◆ Supplied records:
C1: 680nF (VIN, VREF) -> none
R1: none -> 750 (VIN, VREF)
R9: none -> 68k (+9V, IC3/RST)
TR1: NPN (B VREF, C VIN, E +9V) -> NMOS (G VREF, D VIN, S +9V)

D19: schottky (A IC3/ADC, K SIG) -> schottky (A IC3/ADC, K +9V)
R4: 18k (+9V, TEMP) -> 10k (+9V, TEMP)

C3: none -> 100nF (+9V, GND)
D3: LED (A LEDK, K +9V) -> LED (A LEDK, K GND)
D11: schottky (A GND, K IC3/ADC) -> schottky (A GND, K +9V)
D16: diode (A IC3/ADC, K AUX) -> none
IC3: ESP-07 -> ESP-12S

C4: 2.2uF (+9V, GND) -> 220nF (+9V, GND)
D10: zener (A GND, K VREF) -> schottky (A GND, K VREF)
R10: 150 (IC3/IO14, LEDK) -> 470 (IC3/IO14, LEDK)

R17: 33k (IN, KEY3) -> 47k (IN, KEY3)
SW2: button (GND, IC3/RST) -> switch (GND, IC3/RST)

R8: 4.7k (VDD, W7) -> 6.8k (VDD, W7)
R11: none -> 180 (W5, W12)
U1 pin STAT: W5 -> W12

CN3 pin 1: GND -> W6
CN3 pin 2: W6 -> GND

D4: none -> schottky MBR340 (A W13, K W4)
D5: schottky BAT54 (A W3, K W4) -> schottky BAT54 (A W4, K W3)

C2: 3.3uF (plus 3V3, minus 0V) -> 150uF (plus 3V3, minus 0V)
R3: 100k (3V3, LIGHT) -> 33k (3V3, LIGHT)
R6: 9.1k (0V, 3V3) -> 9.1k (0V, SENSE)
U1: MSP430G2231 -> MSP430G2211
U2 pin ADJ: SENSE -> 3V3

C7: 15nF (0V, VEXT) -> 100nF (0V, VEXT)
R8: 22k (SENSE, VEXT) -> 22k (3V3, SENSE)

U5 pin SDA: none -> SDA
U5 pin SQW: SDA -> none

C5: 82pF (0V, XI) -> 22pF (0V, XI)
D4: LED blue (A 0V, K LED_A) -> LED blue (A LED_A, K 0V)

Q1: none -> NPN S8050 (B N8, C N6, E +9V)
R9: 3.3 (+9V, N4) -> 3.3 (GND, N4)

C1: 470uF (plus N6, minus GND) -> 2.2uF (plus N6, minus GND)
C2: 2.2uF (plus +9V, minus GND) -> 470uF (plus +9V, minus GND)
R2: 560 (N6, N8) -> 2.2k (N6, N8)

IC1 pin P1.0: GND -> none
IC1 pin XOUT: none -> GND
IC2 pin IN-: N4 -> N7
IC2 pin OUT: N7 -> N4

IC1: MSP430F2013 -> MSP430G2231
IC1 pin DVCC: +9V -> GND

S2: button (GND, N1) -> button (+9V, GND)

◆ What is needed:
When you reach the line with "D16: diode (A IC3/ADC, K AUX) -> none" in the records above, start writing out lines exactly, and stop once the line with "U1: MSP430G2231 -> MSP430G2211" has been written; include nothing else.

◆ Result of the task:
D16: diode (A IC3/ADC, K AUX) -> none
IC3: ESP-07 -> ESP-12S

C4: 2.2uF (+9V, GND) -> 220nF (+9V, GND)
D10: zener (A GND, K VREF) -> schottky (A GND, K VREF)
R10: 150 (IC3/IO14, LEDK) -> 470 (IC3/IO14, LEDK)

R17: 33k (IN, KEY3) -> 47k (IN, KEY3)
SW2: button (GND, IC3/RST) -> switch (GND, IC3/RST)

R8: 4.7k (VDD, W7) -> 6.8k (VDD, W7)
R11: none -> 180 (W5, W12)
U1 pin STAT: W5 -> W12

CN3 pin 1: GND -> W6
CN3 pin 2: W6 -> GND

D4: none -> schottky MBR340 (A W13, K W4)
D5: schottky BAT54 (A W3, K W4) -> schottky BAT54 (A W4, K W3)

C2: 3.3uF (plus 3V3, minus 0V) -> 150uF (plus 3V3, minus 0V)
R3: 100k (3V3, LIGHT) -> 33k (3V3, LIGHT)
R6: 9.1k (0V, 3V3) -> 9.1k (0V, SENSE)
U1: MSP430G2231 -> MSP430G2211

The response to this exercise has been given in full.